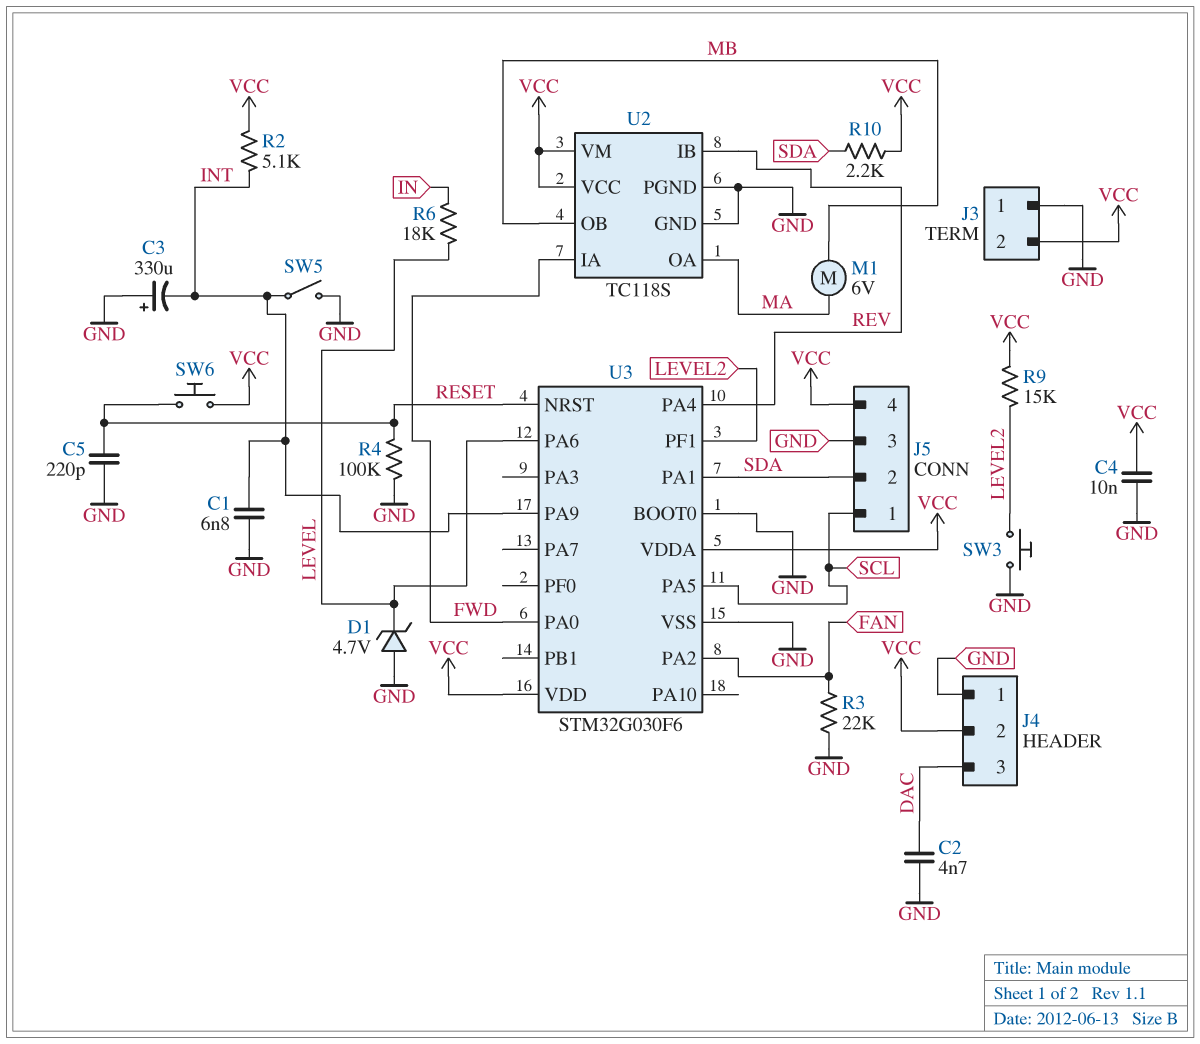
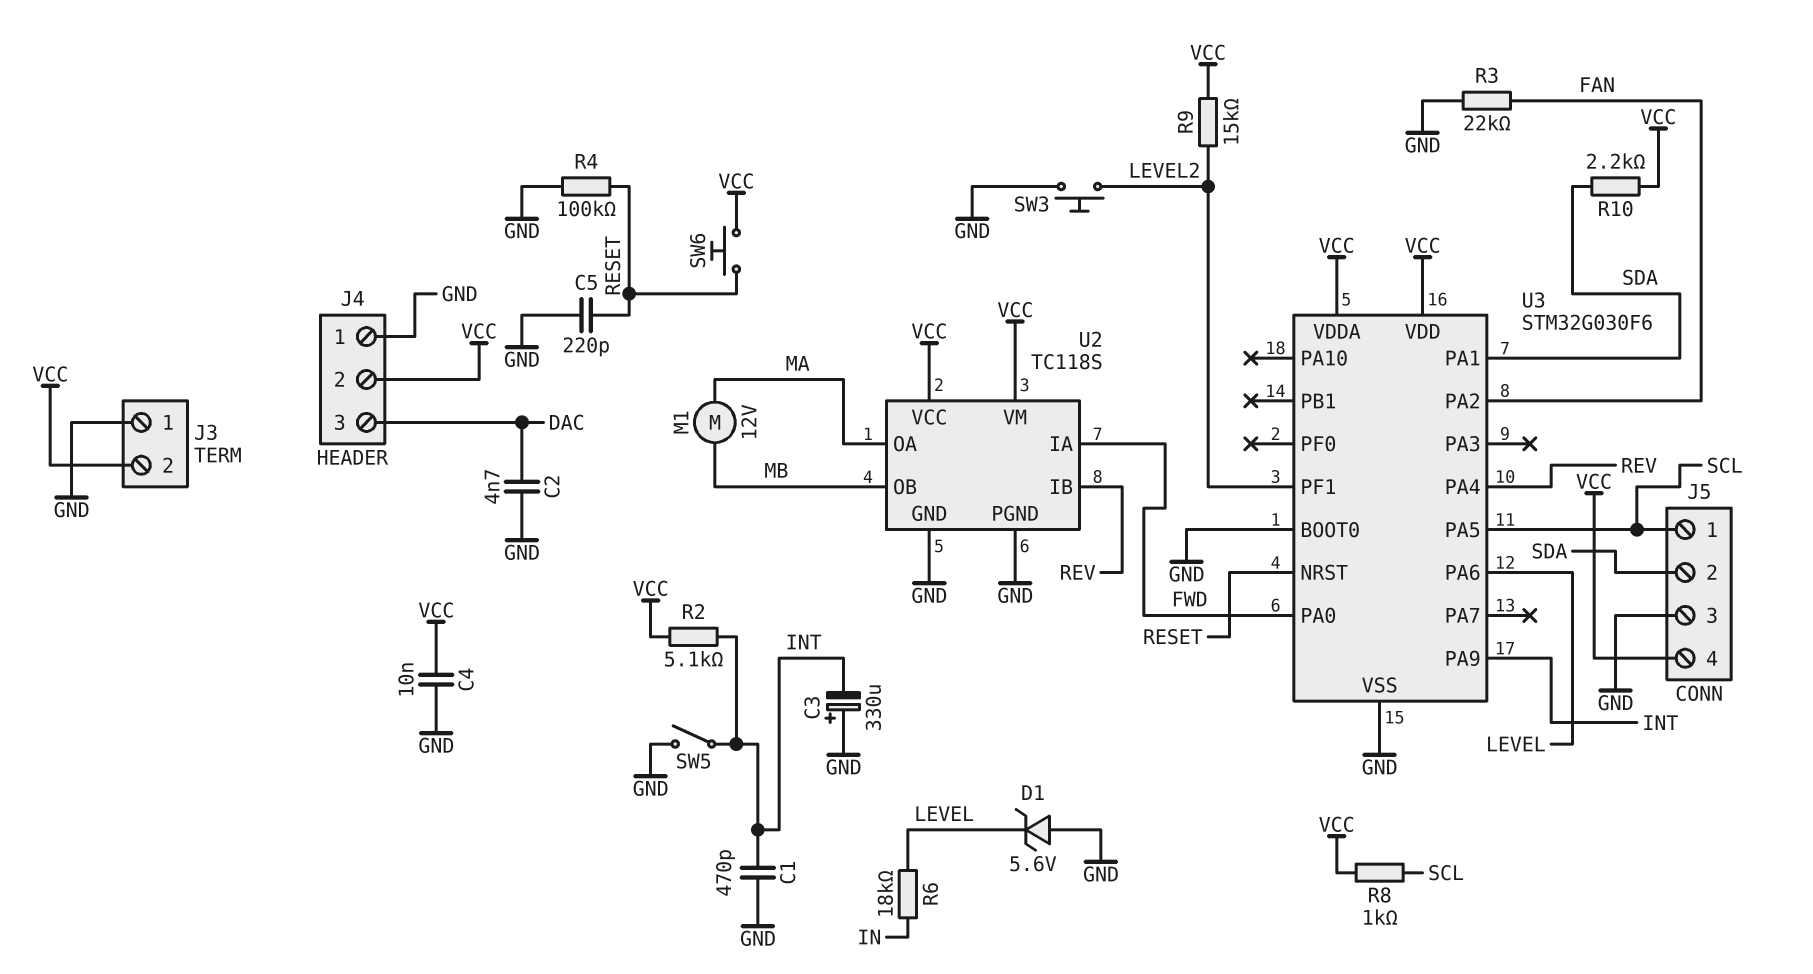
C1: 6.8nF (GND, INT) -> 470pF (GND, INT)
D1: zener 4.7V (A GND, K LEVEL) -> zener 5.6V (A GND, K LEVEL)
M1: motor 6V (MA, MB) -> motor 12V (MA, MB)
R8: none -> 1k (SCL, VCC)

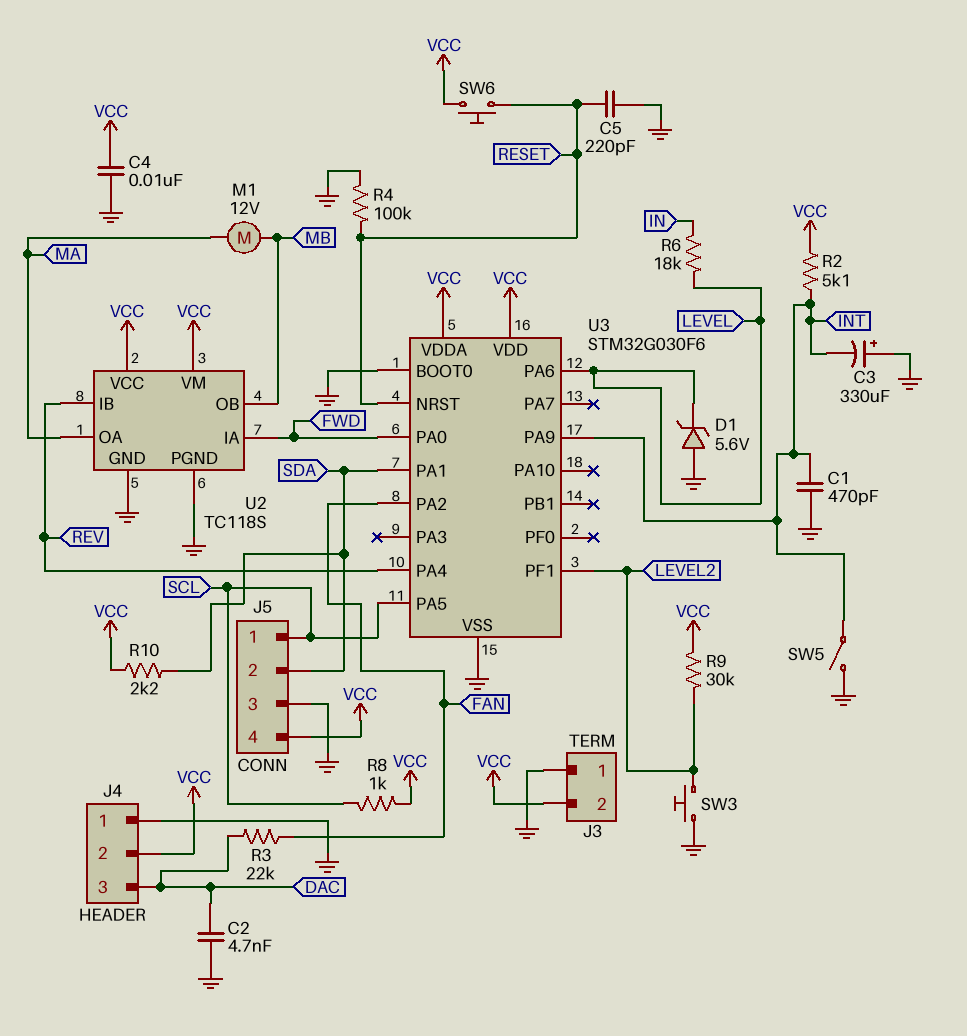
R3: 22k (FAN, GND) -> 22k (DAC, FAN)
R9: 15k (LEVEL2, VCC) -> 30k (LEVEL2, VCC)

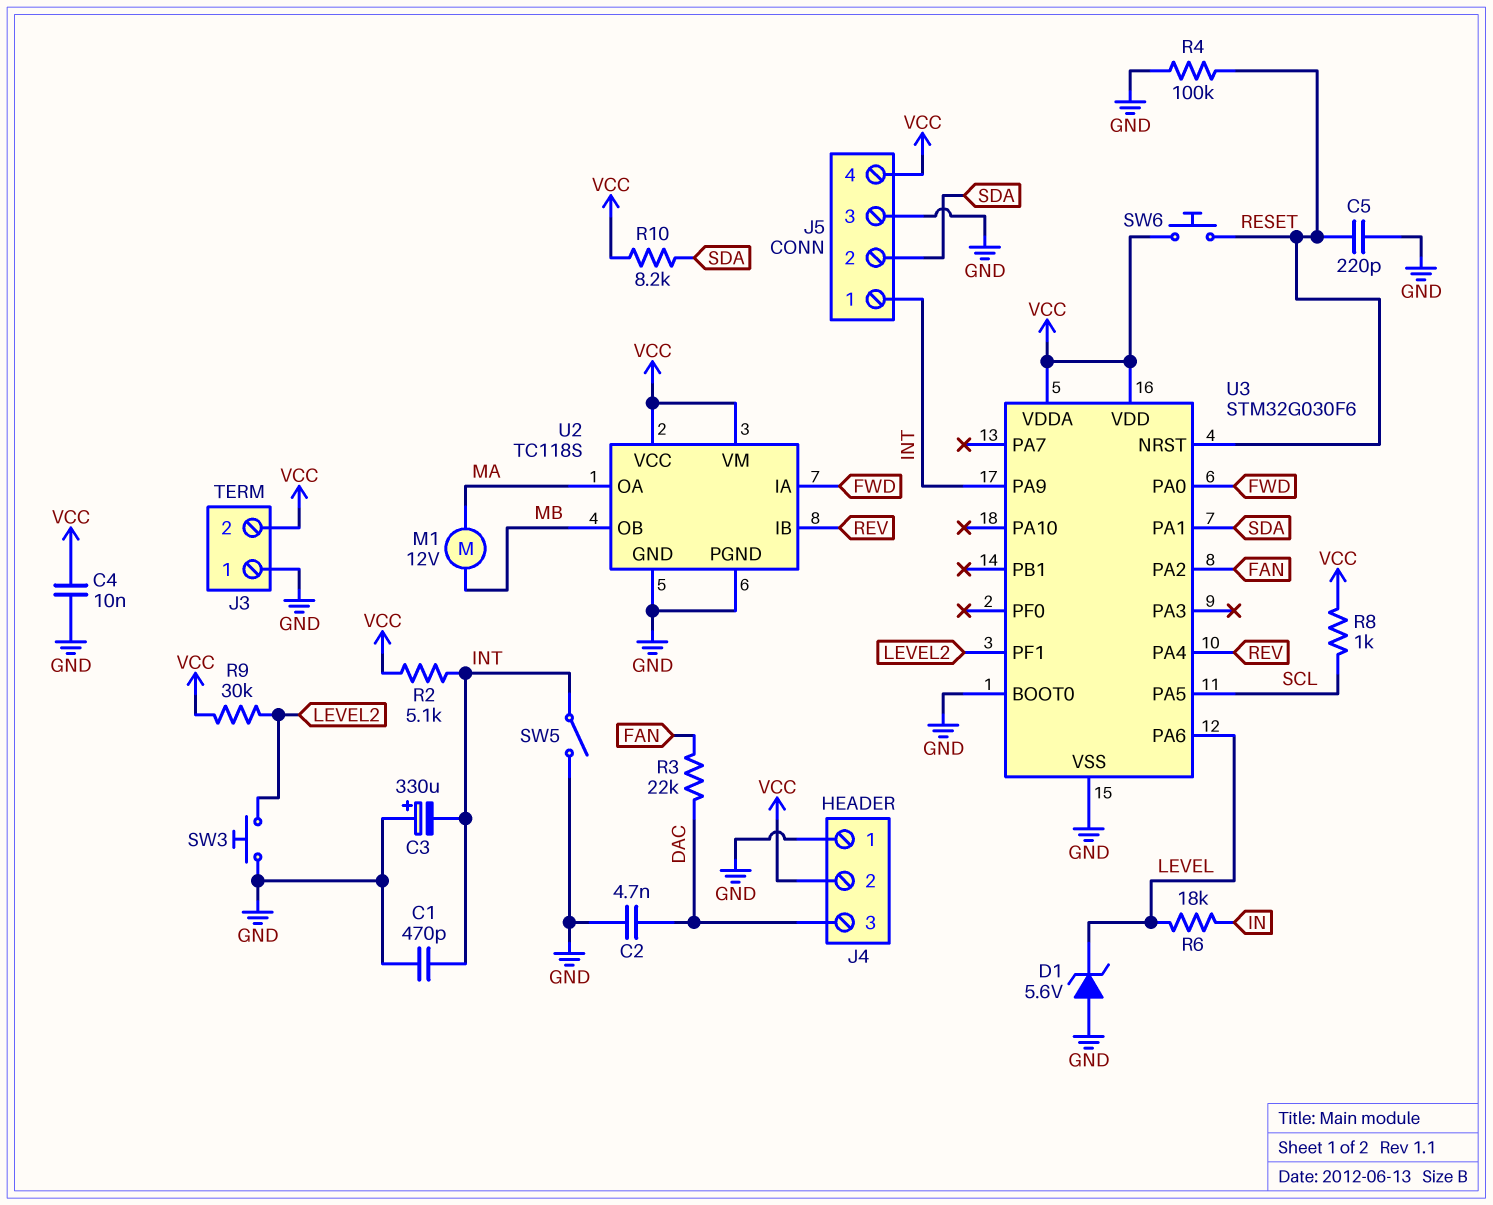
J5 pin 1: SCL -> INT
R10: 2.2k (SDA, VCC) -> 8.2k (SDA, VCC)

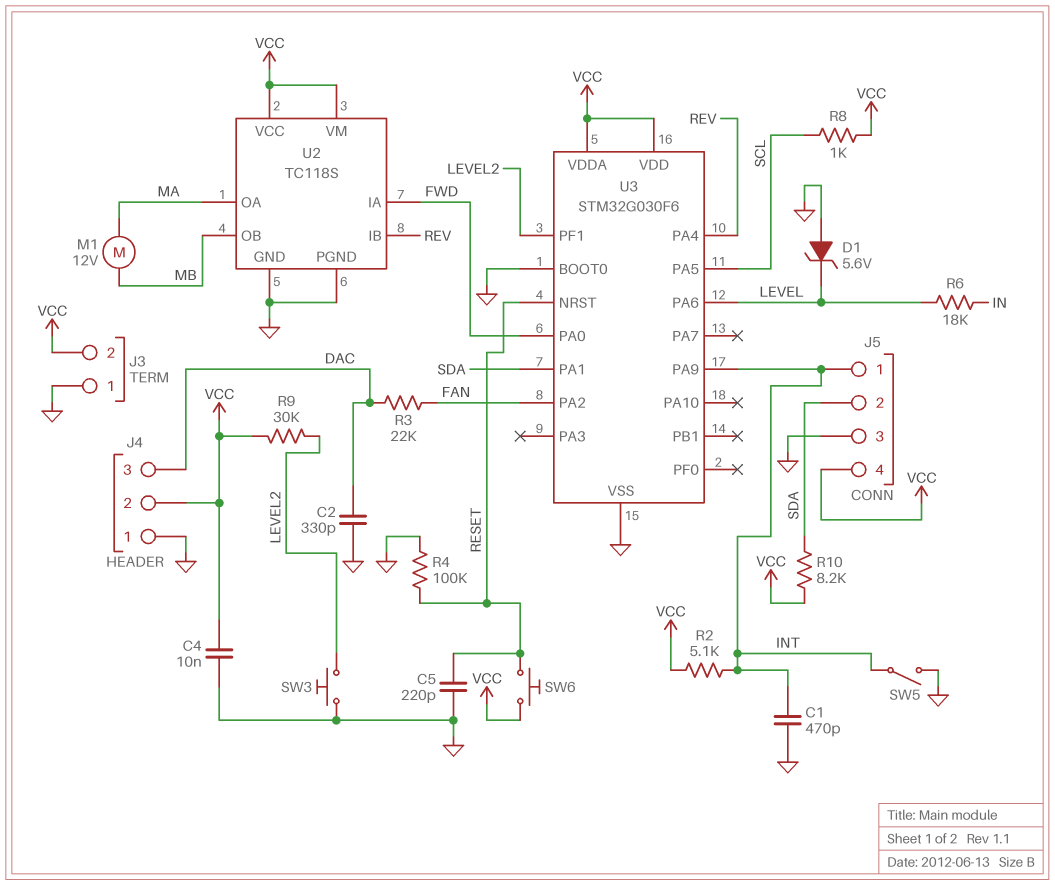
C2: 4.7nF (DAC, GND) -> 330pF (DAC, GND)
C3: 330uF (plus GND, minus INT) -> none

# # # # #

## Task to complete
Starting at the line that contains "R3: 22k (FAN, GND) -> 22k (DAC, FAN)", retype each line through the end of the data exactly, and leave out every picture.

## Completed exercise
R3: 22k (FAN, GND) -> 22k (DAC, FAN)
R9: 15k (LEVEL2, VCC) -> 30k (LEVEL2, VCC)

J5 pin 1: SCL -> INT
R10: 2.2k (SDA, VCC) -> 8.2k (SDA, VCC)

C2: 4.7nF (DAC, GND) -> 330pF (DAC, GND)
C3: 330uF (plus GND, minus INT) -> none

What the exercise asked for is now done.